Word for word, please restate the line that contains "(115, 239) = (247, 440): purple" and all lines after it through the end of the material, minus the pictures.

■ **DATASET ENTRIES**:
------------------------------------------------------------------------

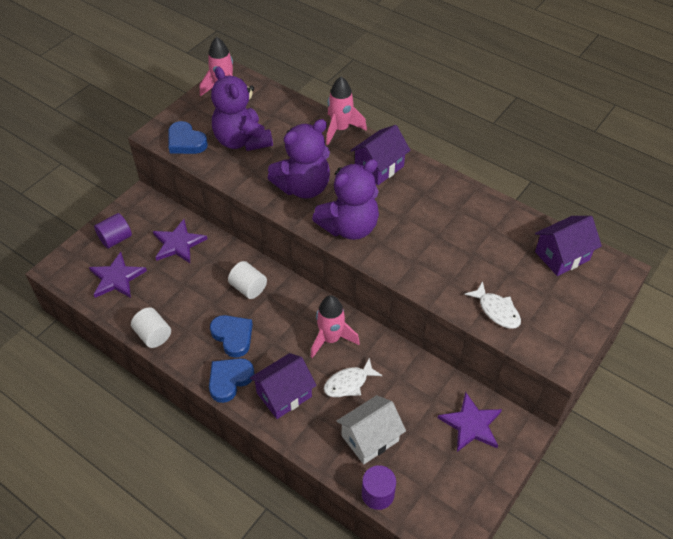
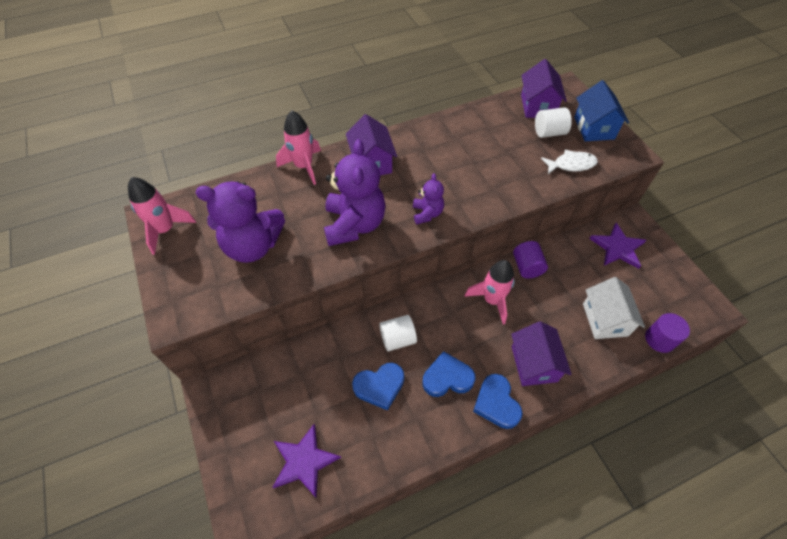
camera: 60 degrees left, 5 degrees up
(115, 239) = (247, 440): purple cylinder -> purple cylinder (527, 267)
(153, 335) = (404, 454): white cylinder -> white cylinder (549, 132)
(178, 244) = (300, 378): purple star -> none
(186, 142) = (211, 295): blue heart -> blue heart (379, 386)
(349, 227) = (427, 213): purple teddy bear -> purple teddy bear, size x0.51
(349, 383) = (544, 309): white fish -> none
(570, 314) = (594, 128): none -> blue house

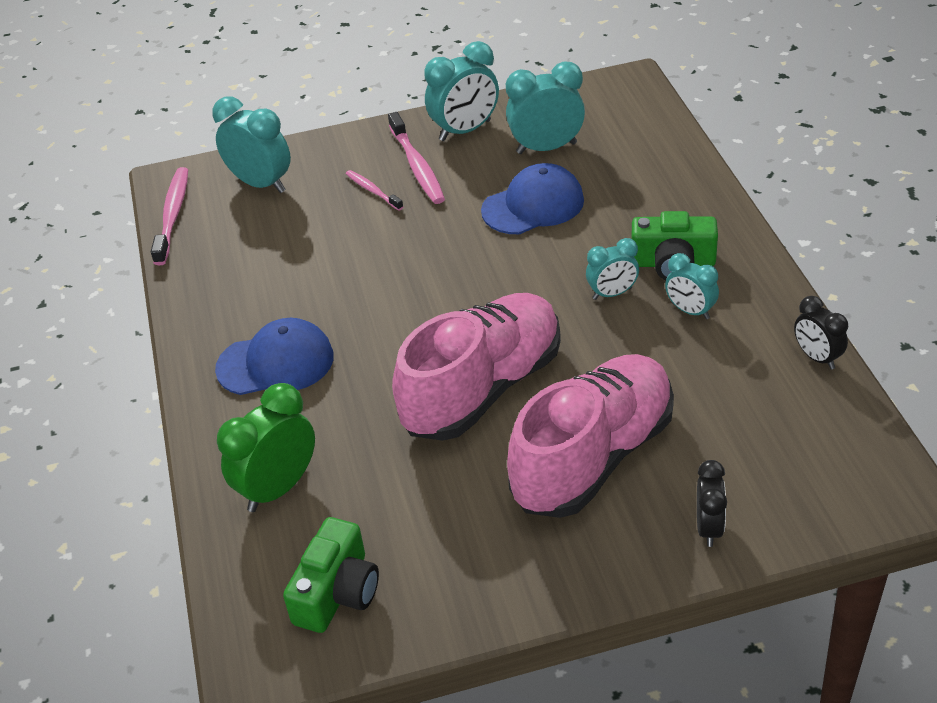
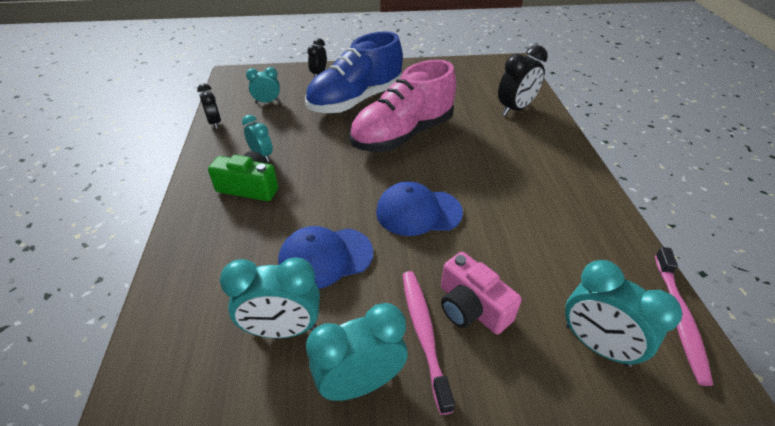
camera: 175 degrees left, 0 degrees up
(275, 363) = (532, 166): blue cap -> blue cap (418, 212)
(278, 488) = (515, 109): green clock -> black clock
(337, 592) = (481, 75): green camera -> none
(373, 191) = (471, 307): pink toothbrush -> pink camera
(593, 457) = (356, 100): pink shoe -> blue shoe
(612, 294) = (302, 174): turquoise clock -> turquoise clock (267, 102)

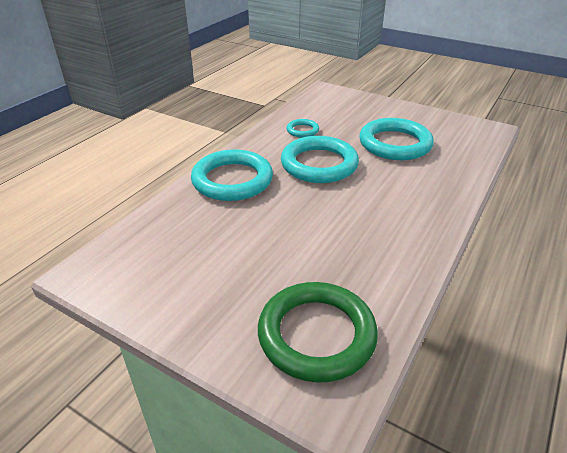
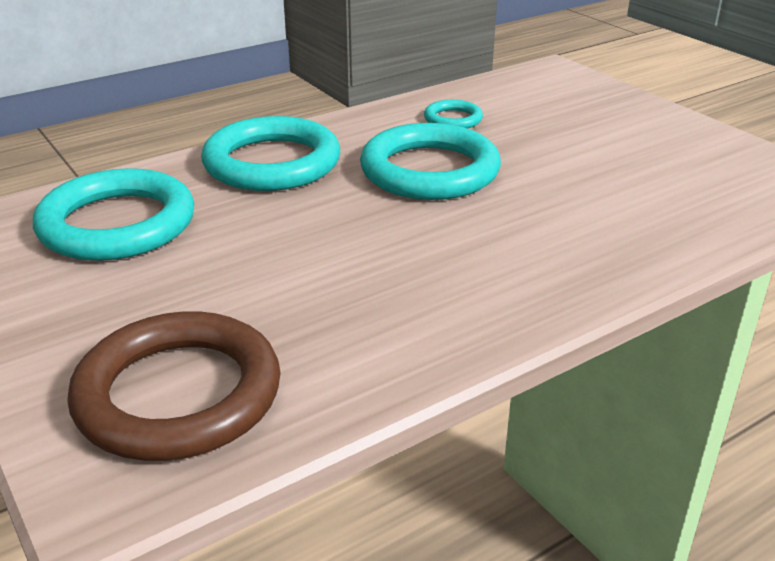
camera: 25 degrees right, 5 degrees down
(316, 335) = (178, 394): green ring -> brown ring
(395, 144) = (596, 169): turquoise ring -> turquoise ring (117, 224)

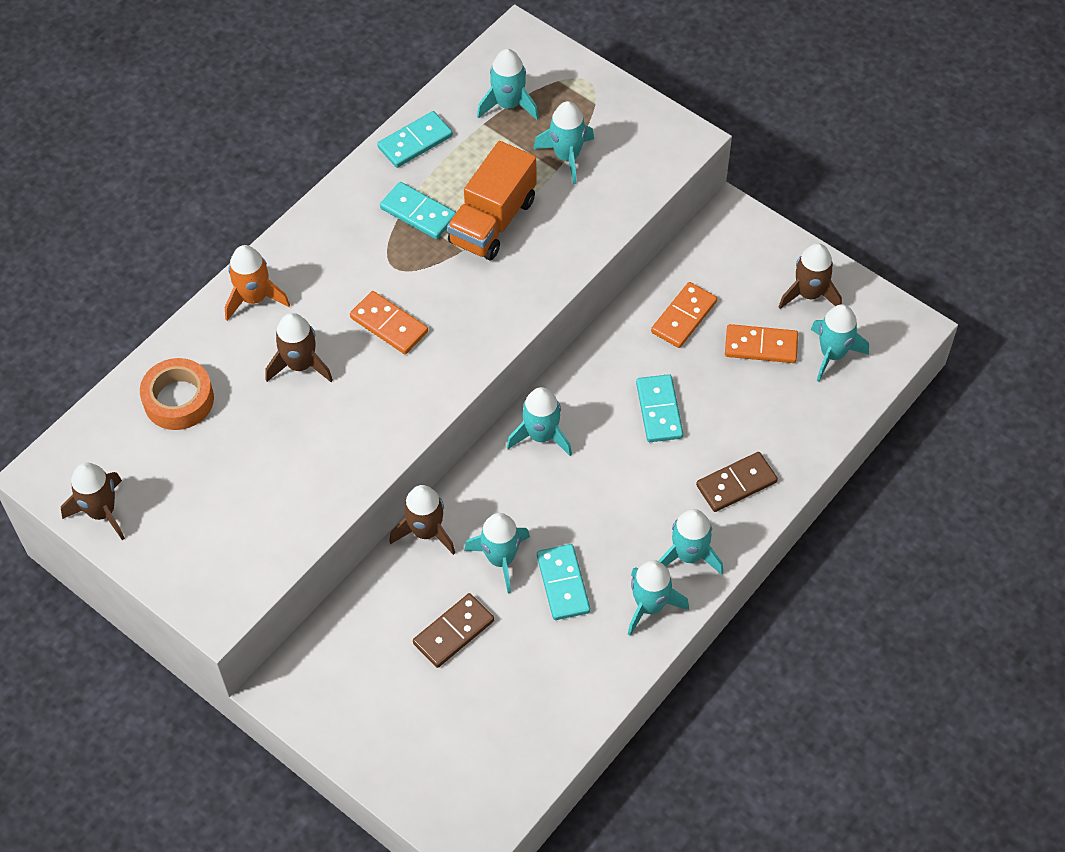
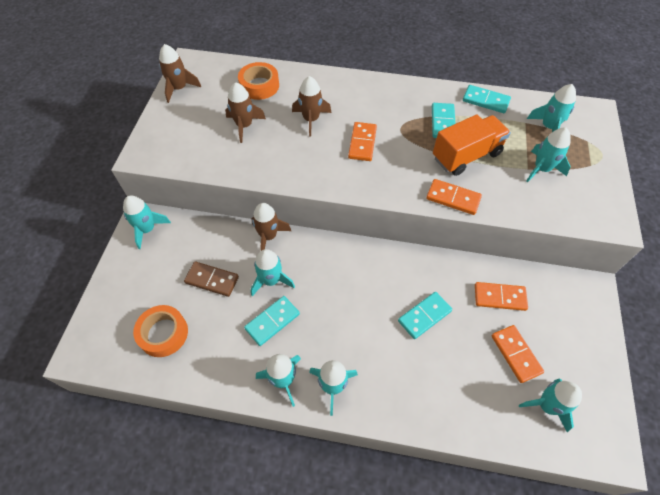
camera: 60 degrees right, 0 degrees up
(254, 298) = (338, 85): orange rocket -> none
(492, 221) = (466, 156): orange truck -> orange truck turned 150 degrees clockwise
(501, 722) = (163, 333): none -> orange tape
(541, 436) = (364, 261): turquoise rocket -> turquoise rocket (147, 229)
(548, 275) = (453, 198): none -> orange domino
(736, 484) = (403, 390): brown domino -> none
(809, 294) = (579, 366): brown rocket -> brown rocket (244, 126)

------------------------------------------------------------------------

■ **EXERCISE OUTPUT**:
(115, 239) = (247, 440): purple cylinder -> purple cylinder (527, 267)
(153, 335) = (404, 454): white cylinder -> white cylinder (549, 132)
(178, 244) = (300, 378): purple star -> none
(186, 142) = (211, 295): blue heart -> blue heart (379, 386)
(349, 227) = (427, 213): purple teddy bear -> purple teddy bear, size x0.51
(349, 383) = (544, 309): white fish -> none
(570, 314) = (594, 128): none -> blue house

camera: 175 degrees left, 0 degrees up
(275, 363) = (532, 166): blue cap -> blue cap (418, 212)
(278, 488) = (515, 109): green clock -> black clock
(337, 592) = (481, 75): green camera -> none
(373, 191) = (471, 307): pink toothbrush -> pink camera
(593, 457) = (356, 100): pink shoe -> blue shoe
(612, 294) = (302, 174): turquoise clock -> turquoise clock (267, 102)

camera: 25 degrees right, 5 degrees down
(316, 335) = (178, 394): green ring -> brown ring
(395, 144) = (596, 169): turquoise ring -> turquoise ring (117, 224)

camera: 60 degrees right, 0 degrees up
(254, 298) = (338, 85): orange rocket -> none
(492, 221) = (466, 156): orange truck -> orange truck turned 150 degrees clockwise
(501, 722) = (163, 333): none -> orange tape
(541, 436) = (364, 261): turquoise rocket -> turquoise rocket (147, 229)
(548, 275) = (453, 198): none -> orange domino
(736, 484) = (403, 390): brown domino -> none
(809, 294) = (579, 366): brown rocket -> brown rocket (244, 126)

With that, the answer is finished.